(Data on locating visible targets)
------------------------------

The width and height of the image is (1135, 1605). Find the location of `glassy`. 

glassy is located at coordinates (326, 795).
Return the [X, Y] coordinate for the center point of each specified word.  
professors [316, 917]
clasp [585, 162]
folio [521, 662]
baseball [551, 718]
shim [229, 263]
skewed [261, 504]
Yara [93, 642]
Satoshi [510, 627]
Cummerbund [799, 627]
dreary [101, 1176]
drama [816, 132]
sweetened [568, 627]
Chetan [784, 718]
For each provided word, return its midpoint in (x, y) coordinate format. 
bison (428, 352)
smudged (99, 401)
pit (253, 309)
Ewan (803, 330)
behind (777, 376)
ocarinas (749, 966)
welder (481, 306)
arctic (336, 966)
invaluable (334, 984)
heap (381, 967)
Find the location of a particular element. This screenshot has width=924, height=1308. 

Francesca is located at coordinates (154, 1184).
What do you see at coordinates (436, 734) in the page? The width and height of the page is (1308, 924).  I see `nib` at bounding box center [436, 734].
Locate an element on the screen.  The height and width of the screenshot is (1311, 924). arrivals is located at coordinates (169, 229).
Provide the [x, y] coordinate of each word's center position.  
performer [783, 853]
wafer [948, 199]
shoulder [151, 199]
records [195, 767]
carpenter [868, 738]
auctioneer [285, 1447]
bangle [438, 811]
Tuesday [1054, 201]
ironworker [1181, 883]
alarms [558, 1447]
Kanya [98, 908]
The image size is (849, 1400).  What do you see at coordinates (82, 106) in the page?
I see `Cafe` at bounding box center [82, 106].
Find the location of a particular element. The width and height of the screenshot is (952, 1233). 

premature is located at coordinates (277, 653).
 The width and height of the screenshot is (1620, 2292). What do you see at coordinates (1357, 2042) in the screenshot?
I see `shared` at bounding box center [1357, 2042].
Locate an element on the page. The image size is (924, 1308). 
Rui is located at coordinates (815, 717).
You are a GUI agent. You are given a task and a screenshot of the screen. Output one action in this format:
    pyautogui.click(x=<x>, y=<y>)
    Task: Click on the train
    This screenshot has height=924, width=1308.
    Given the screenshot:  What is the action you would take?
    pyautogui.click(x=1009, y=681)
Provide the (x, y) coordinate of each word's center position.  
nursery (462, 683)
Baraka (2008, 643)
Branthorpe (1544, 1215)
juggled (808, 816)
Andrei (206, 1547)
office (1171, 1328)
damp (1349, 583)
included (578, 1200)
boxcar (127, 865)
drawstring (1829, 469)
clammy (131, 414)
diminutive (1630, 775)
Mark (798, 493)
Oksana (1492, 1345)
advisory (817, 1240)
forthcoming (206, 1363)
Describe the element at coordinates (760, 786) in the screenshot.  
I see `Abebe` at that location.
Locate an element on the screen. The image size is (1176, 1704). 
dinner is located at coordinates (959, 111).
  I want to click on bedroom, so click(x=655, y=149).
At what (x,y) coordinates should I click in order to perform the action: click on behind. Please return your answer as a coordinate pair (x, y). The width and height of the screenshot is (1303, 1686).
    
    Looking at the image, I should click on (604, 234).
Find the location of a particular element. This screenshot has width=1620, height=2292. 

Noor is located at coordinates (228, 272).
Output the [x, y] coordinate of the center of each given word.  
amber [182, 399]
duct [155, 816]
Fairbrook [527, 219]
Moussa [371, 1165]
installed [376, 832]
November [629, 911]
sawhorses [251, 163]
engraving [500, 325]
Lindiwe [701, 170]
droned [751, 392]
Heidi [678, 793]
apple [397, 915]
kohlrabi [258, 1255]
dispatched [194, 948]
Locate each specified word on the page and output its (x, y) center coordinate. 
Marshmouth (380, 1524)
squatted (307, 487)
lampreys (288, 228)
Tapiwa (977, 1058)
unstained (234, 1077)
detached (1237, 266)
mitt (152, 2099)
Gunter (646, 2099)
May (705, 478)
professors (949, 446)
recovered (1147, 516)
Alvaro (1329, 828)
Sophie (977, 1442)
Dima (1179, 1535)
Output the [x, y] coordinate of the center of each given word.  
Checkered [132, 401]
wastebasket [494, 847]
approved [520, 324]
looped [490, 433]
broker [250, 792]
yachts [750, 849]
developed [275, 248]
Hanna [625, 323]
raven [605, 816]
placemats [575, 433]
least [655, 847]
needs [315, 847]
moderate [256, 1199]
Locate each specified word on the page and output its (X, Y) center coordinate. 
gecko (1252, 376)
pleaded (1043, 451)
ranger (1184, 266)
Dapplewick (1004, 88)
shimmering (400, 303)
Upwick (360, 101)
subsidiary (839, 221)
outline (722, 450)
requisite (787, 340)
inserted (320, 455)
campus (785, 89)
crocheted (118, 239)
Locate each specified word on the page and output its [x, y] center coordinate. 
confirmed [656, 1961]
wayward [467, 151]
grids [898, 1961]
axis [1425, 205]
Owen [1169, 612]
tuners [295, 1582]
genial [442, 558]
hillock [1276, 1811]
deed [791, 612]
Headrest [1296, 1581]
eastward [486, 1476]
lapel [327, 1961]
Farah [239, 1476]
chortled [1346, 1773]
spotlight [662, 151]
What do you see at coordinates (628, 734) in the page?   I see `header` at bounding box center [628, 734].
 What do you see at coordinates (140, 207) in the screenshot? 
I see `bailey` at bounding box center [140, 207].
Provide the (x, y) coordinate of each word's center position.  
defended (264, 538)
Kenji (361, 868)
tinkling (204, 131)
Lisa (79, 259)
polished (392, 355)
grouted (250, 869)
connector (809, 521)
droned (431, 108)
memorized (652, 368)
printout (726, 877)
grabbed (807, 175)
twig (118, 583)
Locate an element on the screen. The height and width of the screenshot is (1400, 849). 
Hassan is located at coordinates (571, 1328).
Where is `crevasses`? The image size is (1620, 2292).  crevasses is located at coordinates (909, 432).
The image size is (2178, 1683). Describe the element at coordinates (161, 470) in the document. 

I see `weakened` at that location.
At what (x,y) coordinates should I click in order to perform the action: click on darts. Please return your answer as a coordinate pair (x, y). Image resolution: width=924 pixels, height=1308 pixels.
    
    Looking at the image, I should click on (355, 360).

------------------------------

## [Short task]
Put the lines running from the start of the records through the line containing "What do you see at coordinates (436, 734)" into a numbered list, counting both ends and omitting blank lines.

## [Task answer]
1. The width and height of the image is (1135, 1605). Find the location of `glassy`. 
2. glassy is located at coordinates (326, 795).
3. Return the [X, Y] coordinate for the center point of each specified word.  
4. professors [316, 917]
5. clasp [585, 162]
6. folio [521, 662]
7. baseball [551, 718]
8. shim [229, 263]
9. skewed [261, 504]
10. Yara [93, 642]
11. Satoshi [510, 627]
12. Cummerbund [799, 627]
13. dreary [101, 1176]
14. drama [816, 132]
15. sweetened [568, 627]
16. Chetan [784, 718]
17. For each provided word, return its midpoint in (x, y) coordinate format. 
18. bison (428, 352)
19. smudged (99, 401)
20. pit (253, 309)
21. Ewan (803, 330)
22. behind (777, 376)
23. ocarinas (749, 966)
24. welder (481, 306)
25. arctic (336, 966)
26. invaluable (334, 984)
27. heap (381, 967)
28. Find the location of a particular element. This screenshot has width=924, height=1308. 
29. Francesca is located at coordinates (154, 1184).
30. What do you see at coordinates (436, 734) in the page? The width and height of the page is (1308, 924).  I see `nib` at bounding box center [436, 734].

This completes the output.